*Your task:* Would you give the data below back exactly as it reads?

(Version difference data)
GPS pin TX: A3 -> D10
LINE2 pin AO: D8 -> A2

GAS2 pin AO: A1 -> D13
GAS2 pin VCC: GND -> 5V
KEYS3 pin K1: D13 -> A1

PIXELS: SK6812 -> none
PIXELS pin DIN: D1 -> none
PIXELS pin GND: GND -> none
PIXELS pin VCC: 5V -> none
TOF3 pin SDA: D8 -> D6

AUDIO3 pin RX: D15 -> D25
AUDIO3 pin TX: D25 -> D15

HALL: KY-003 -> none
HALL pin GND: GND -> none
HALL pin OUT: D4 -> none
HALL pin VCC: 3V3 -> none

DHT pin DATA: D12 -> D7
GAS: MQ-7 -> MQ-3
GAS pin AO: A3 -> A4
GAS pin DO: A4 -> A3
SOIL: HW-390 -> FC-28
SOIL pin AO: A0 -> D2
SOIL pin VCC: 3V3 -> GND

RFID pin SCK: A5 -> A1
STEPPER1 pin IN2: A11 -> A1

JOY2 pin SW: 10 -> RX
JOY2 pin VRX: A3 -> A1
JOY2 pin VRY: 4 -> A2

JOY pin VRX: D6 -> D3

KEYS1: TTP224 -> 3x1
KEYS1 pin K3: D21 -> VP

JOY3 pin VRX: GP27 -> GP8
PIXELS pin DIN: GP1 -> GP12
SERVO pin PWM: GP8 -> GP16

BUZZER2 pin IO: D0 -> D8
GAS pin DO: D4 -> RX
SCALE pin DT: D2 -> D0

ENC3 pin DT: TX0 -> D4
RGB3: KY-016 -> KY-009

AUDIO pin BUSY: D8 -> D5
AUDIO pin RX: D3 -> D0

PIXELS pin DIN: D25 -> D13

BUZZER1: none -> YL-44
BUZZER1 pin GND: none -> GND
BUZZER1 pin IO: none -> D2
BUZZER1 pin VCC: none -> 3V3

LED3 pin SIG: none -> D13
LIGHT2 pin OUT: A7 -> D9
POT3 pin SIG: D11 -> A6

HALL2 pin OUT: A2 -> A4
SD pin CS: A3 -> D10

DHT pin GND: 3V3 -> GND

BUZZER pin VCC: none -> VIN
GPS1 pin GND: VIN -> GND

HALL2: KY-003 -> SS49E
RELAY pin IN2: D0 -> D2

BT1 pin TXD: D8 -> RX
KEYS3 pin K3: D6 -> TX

*Output of the exercise:*
GPS pin TX: A3 -> D10
LINE2 pin AO: D8 -> A2

GAS2 pin AO: A1 -> D13
GAS2 pin VCC: GND -> 5V
KEYS3 pin K1: D13 -> A1

PIXELS: SK6812 -> none
PIXELS pin DIN: D1 -> none
PIXELS pin GND: GND -> none
PIXELS pin VCC: 5V -> none
TOF3 pin SDA: D8 -> D6

AUDIO3 pin RX: D15 -> D25
AUDIO3 pin TX: D25 -> D15

HALL: KY-003 -> none
HALL pin GND: GND -> none
HALL pin OUT: D4 -> none
HALL pin VCC: 3V3 -> none

DHT pin DATA: D12 -> D7
GAS: MQ-7 -> MQ-3
GAS pin AO: A3 -> A4
GAS pin DO: A4 -> A3
SOIL: HW-390 -> FC-28
SOIL pin AO: A0 -> D2
SOIL pin VCC: 3V3 -> GND

RFID pin SCK: A5 -> A1
STEPPER1 pin IN2: A11 -> A1

JOY2 pin SW: 10 -> RX
JOY2 pin VRX: A3 -> A1
JOY2 pin VRY: 4 -> A2

JOY pin VRX: D6 -> D3

KEYS1: TTP224 -> 3x1
KEYS1 pin K3: D21 -> VP

JOY3 pin VRX: GP27 -> GP8
PIXELS pin DIN: GP1 -> GP12
SERVO pin PWM: GP8 -> GP16

BUZZER2 pin IO: D0 -> D8
GAS pin DO: D4 -> RX
SCALE pin DT: D2 -> D0

ENC3 pin DT: TX0 -> D4
RGB3: KY-016 -> KY-009

AUDIO pin BUSY: D8 -> D5
AUDIO pin RX: D3 -> D0

PIXELS pin DIN: D25 -> D13

BUZZER1: none -> YL-44
BUZZER1 pin GND: none -> GND
BUZZER1 pin IO: none -> D2
BUZZER1 pin VCC: none -> 3V3

LED3 pin SIG: none -> D13
LIGHT2 pin OUT: A7 -> D9
POT3 pin SIG: D11 -> A6

HALL2 pin OUT: A2 -> A4
SD pin CS: A3 -> D10

DHT pin GND: 3V3 -> GND

BUZZER pin VCC: none -> VIN
GPS1 pin GND: VIN -> GND

HALL2: KY-003 -> SS49E
RELAY pin IN2: D0 -> D2

BT1 pin TXD: D8 -> RX
KEYS3 pin K3: D6 -> TX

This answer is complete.